### [HOW TO COMPLETE THIS TASK]
Find the word "grey" below. Copy each line that has it.

### [SUPPLIED ENTRIES]
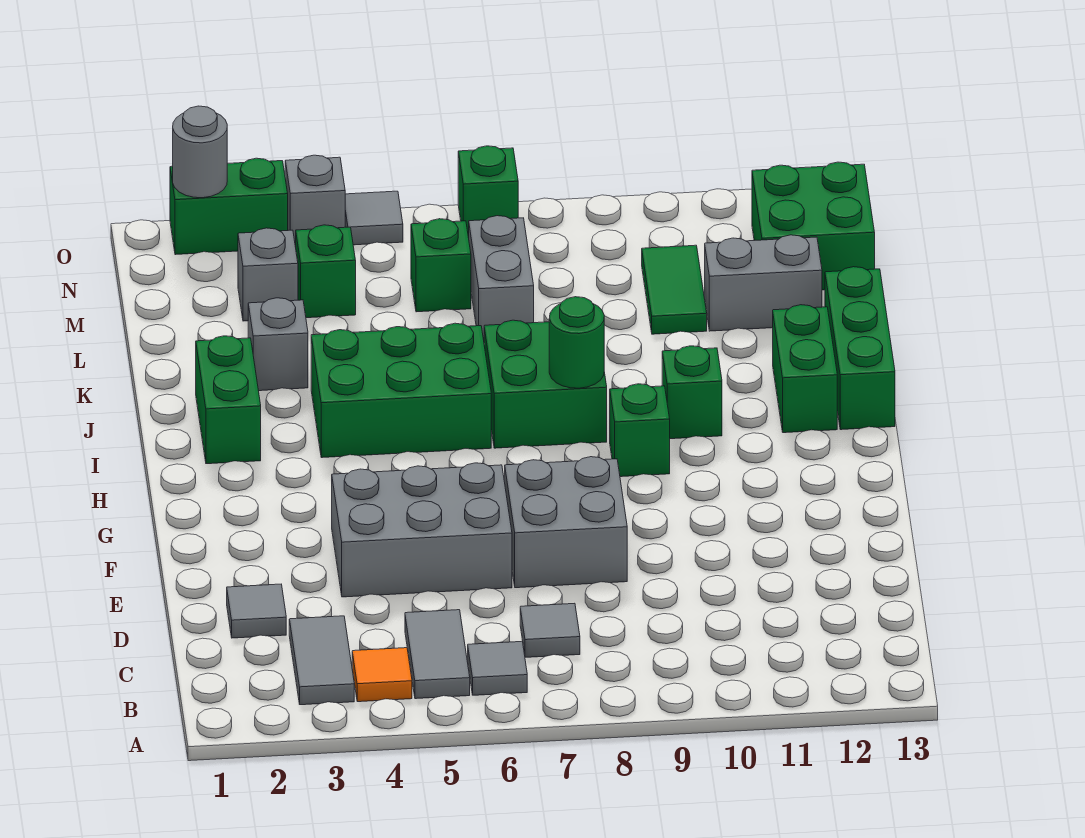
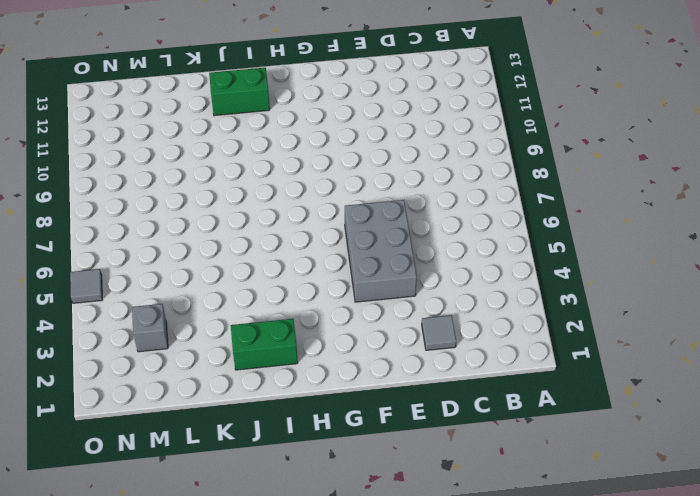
none -> grey 1x2 tile [289,616,354,705]
none -> orange 1x1 tile [352,648,412,702]
none -> grey 1x2 tile [405,610,470,699]

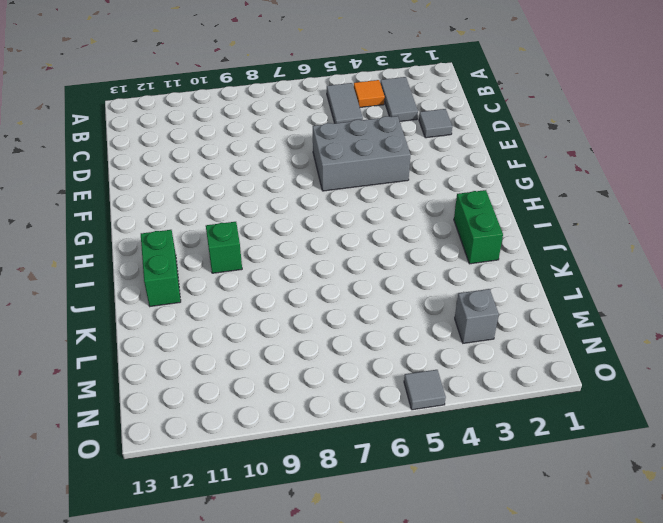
none -> grey 1x1 tile [468,641,527,695]
none -> grey 1x1 tile [520,603,580,657]
none -> grey 2x2 brick [505,457,627,588]

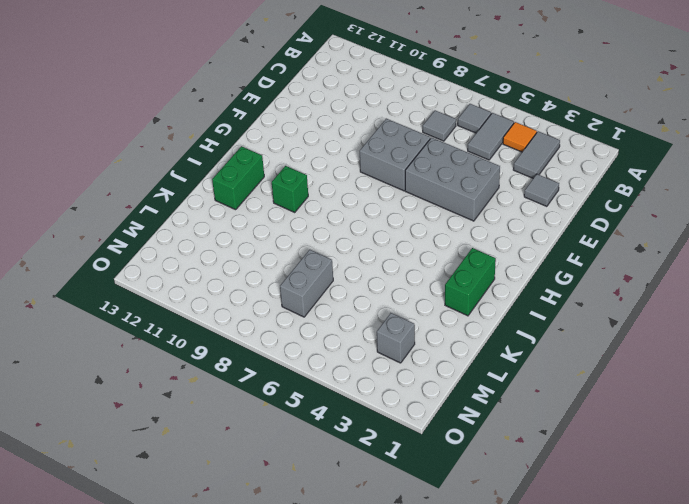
none -> green 1x1 brick [610,384,670,477]
none -> green 2x3 brick [311,323,491,458]
none -> green 2x2 brick [484,320,607,448]

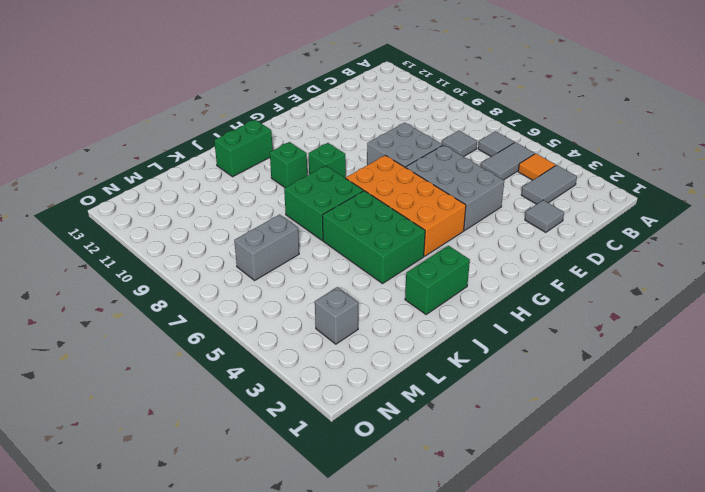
orange 2x4 brick [346,155,466,256] -> none
none -> green 1x3 brick [825,267,895,430]
none -> grey 1x1 brick [248,298,308,391]
none -> green 1x2 tile [642,245,707,334]

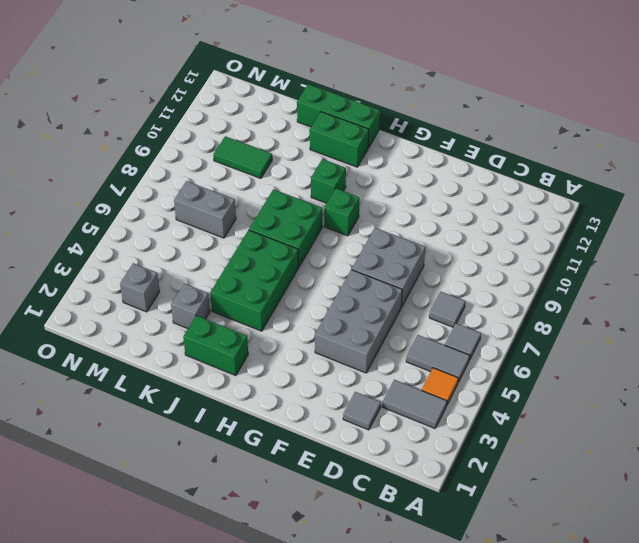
none -> grey 1x2 brick [705,235,822,331]
none -> green 1x1 brick [296,225,356,318]
none -> green 1x1 brick [411,219,471,312]

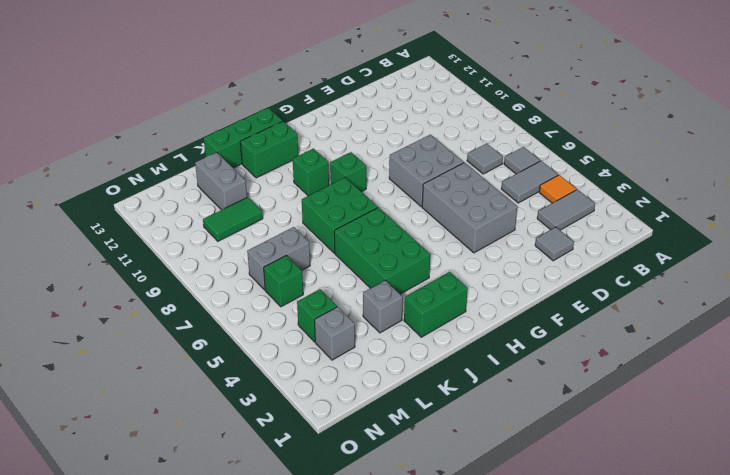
none -> green 2x2 brick [752,162,875,290]
none -> green 1x2 brick [170,158,288,255]
none -> grey 1x1 brick [285,155,345,247]

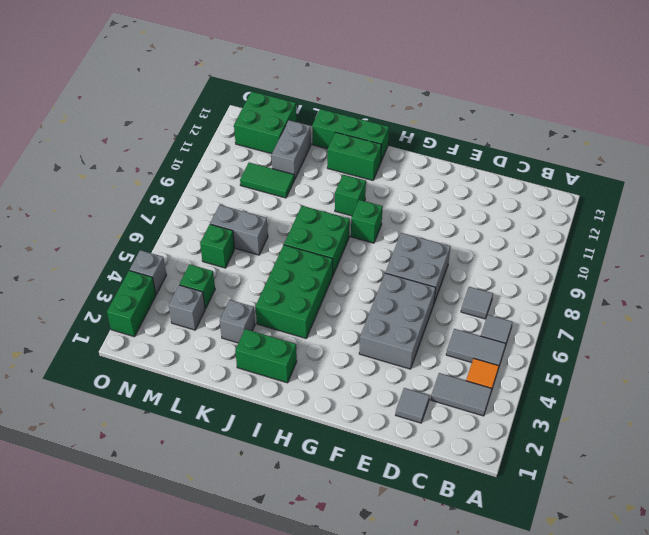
none -> grey 1x1 tile [345,191,403,245]
none -> green 1x1 brick [458,146,518,238]
none -> green 1x1 round brick [549,297,604,388]

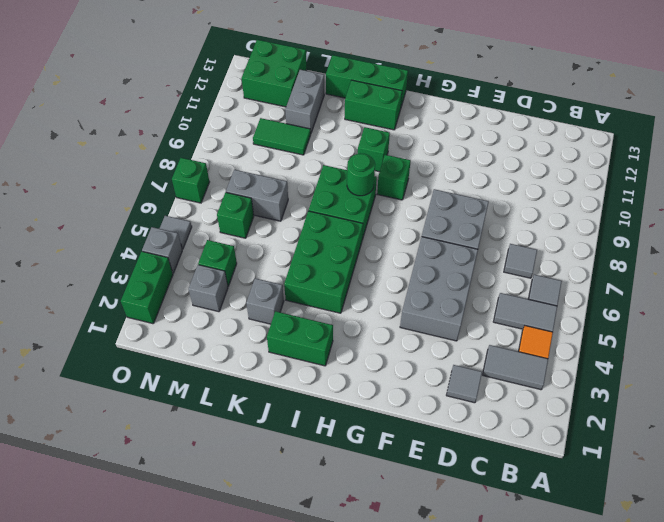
none -> grey 1x1 round brick [173,106,227,198]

### [COMPLETED TASK]
none -> grey 1x2 tile [289,616,354,705]
none -> grey 1x2 tile [405,610,470,699]
none -> grey 1x1 tile [468,641,527,695]
none -> grey 1x1 tile [520,603,580,657]
none -> grey 2x2 brick [505,457,627,588]
none -> grey 1x1 brick [248,298,308,391]
none -> grey 1x2 brick [705,235,822,331]
none -> grey 1x1 brick [285,155,345,247]
none -> grey 1x1 tile [345,191,403,245]
none -> grey 1x1 round brick [173,106,227,198]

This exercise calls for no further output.